• _Your instructions_: Exactly the lines from the one containing "R2: 3.6k (GND, VBAT) -> 3.6k (VBAT, VTH)" to the last line of the records, inclusive, are to be transcribed; include no others.

• _Before-and-after change data_:
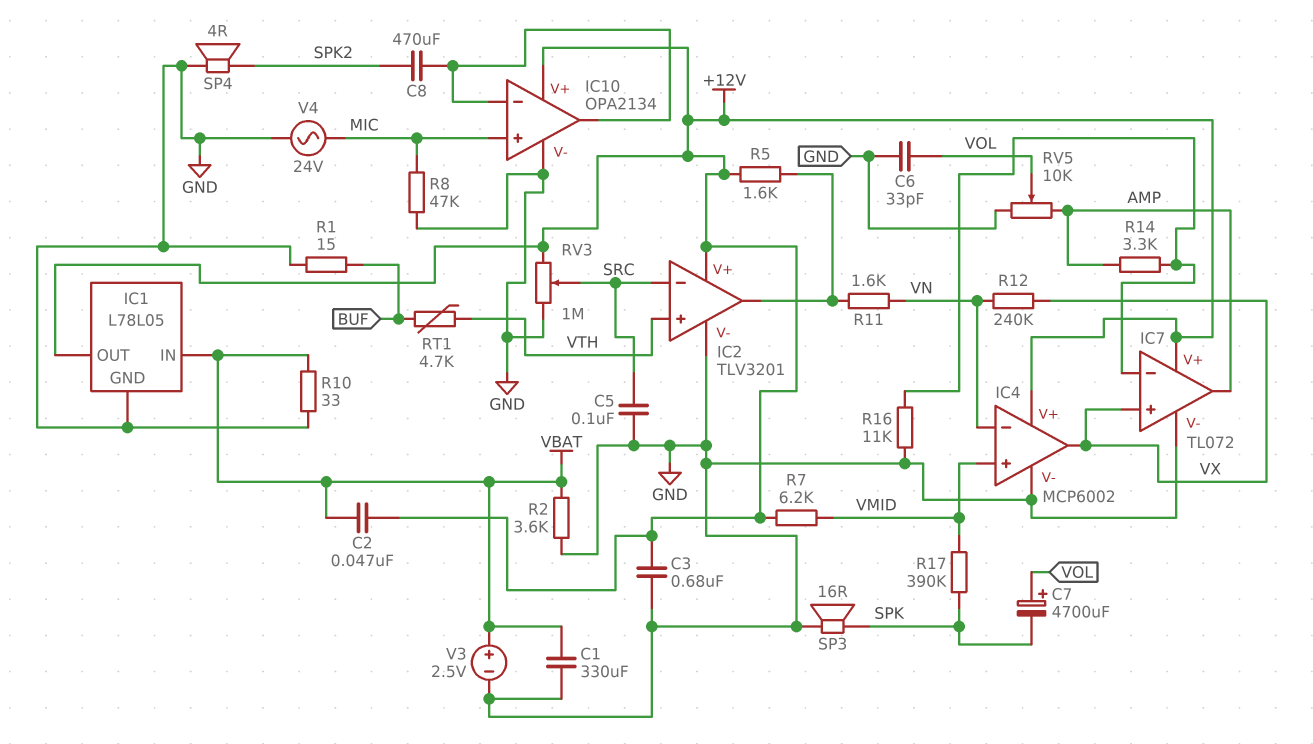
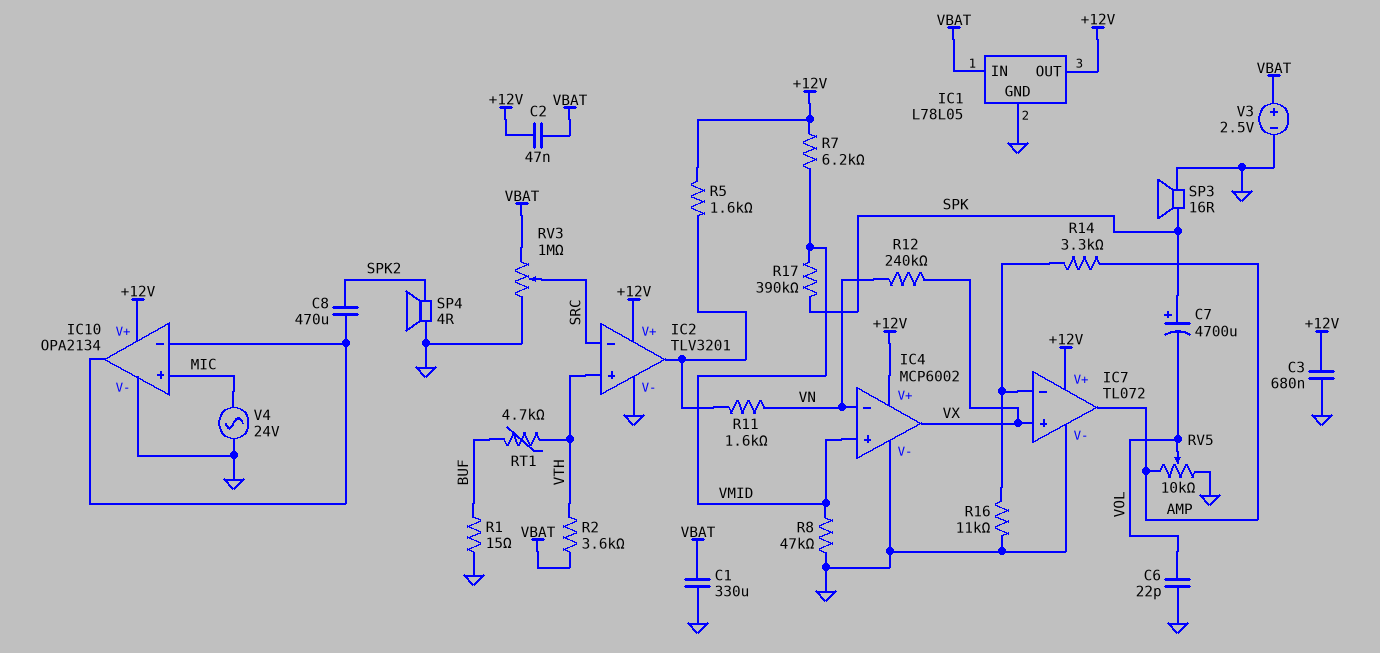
C5: 100nF (GND, SRC) -> none
C6: 33pF (GND, VOL) -> 22pF (GND, VOL)
C7: 4700uF (plus VOL, minus SPK) -> 4700uF (plus SPK, minus VOL)
R2: 3.6k (GND, VBAT) -> 3.6k (VBAT, VTH)
R8: 47k (GND, MIC) -> 47k (GND, VMID)
R10: 33 (GND, VBAT) -> none
RV3: 1M (+12V, GND, wiper SRC) -> 1M (GND, VBAT, wiper SRC)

• _Final answer_:
R2: 3.6k (GND, VBAT) -> 3.6k (VBAT, VTH)
R8: 47k (GND, MIC) -> 47k (GND, VMID)
R10: 33 (GND, VBAT) -> none
RV3: 1M (+12V, GND, wiper SRC) -> 1M (GND, VBAT, wiper SRC)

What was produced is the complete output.